## Extracted entries:

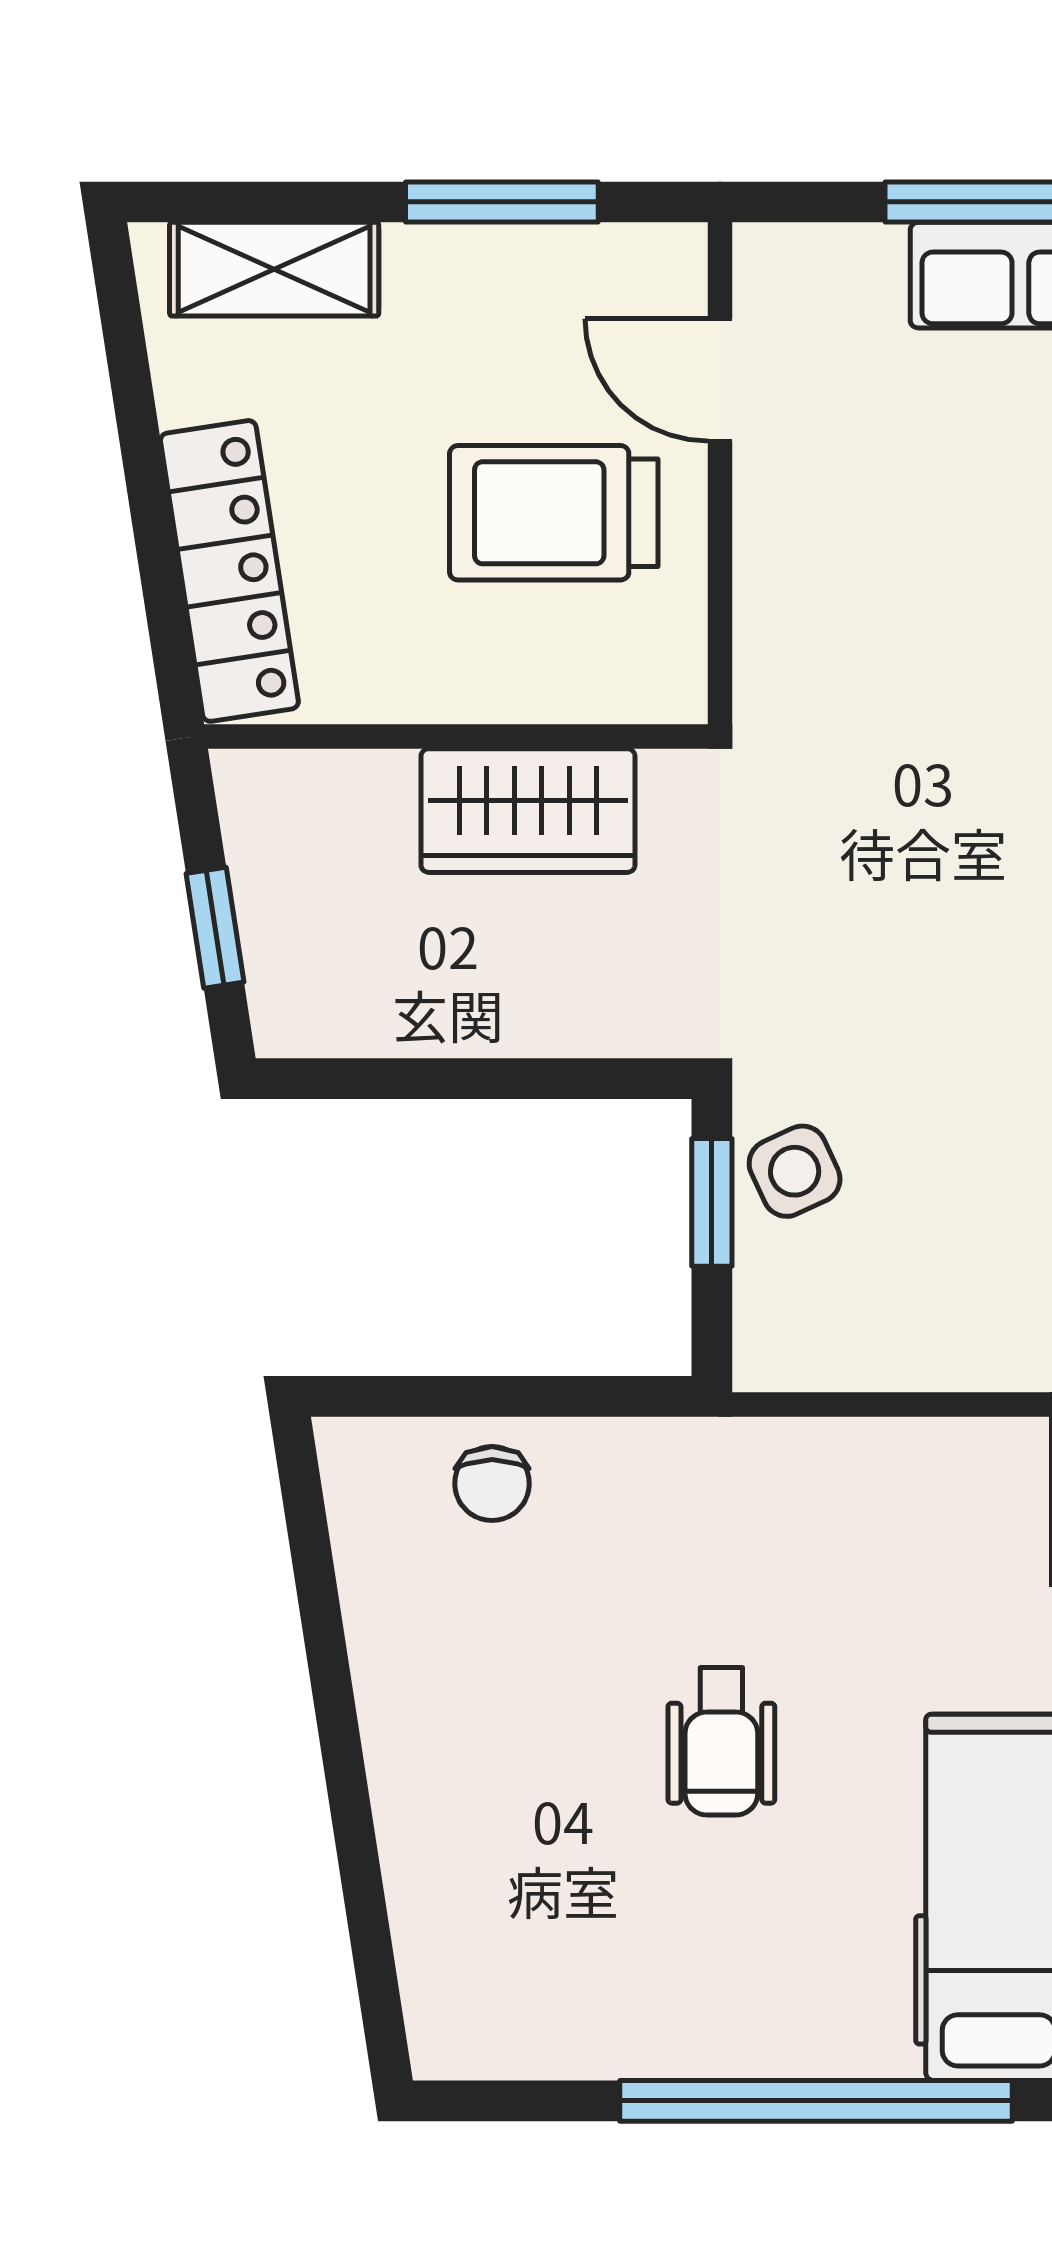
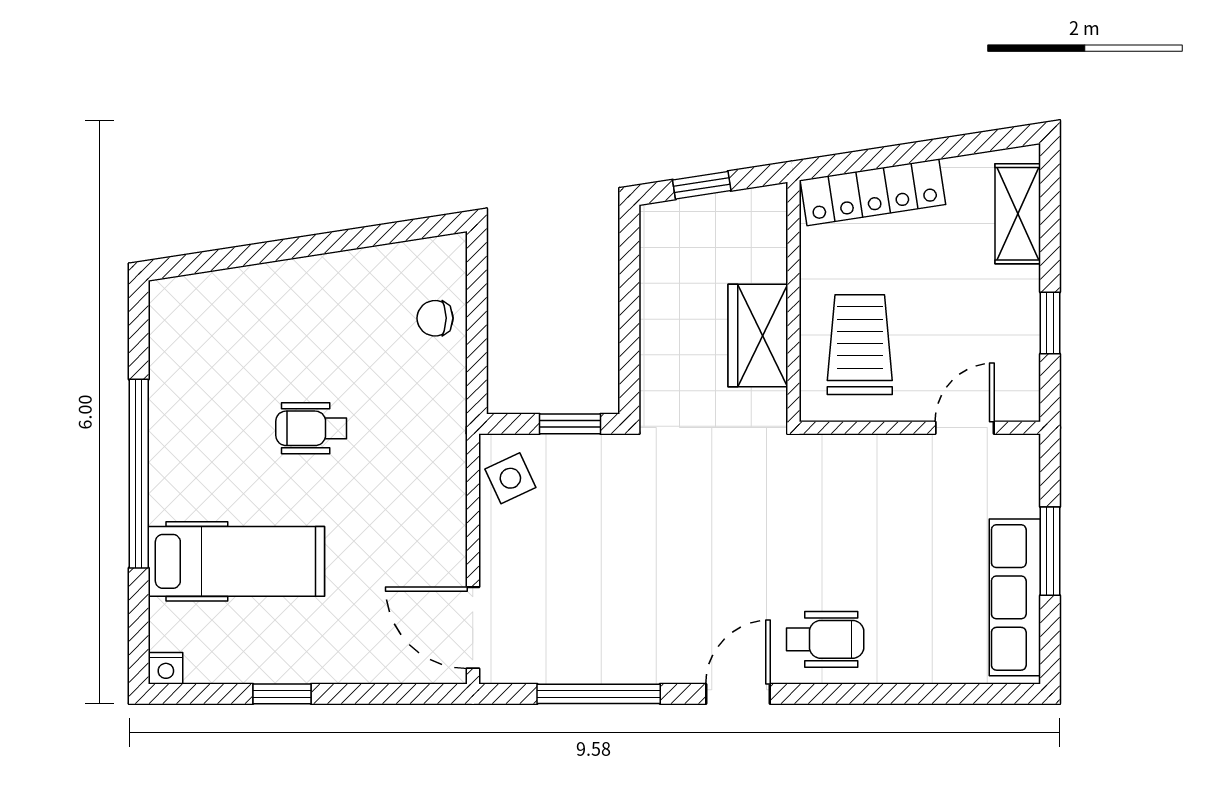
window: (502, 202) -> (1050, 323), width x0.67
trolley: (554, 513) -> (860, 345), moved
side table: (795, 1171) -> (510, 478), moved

* * *

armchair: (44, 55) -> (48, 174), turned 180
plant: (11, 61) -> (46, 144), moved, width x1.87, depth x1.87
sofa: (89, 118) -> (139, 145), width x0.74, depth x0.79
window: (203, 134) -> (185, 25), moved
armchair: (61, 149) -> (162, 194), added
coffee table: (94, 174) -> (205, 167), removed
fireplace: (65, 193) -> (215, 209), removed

## Task directions:
What lines above mention "width"? Copy each one.

## Written response:
window: (502, 202) -> (1050, 323), width x0.67
plant: (11, 61) -> (46, 144), moved, width x1.87, depth x1.87
sofa: (89, 118) -> (139, 145), width x0.74, depth x0.79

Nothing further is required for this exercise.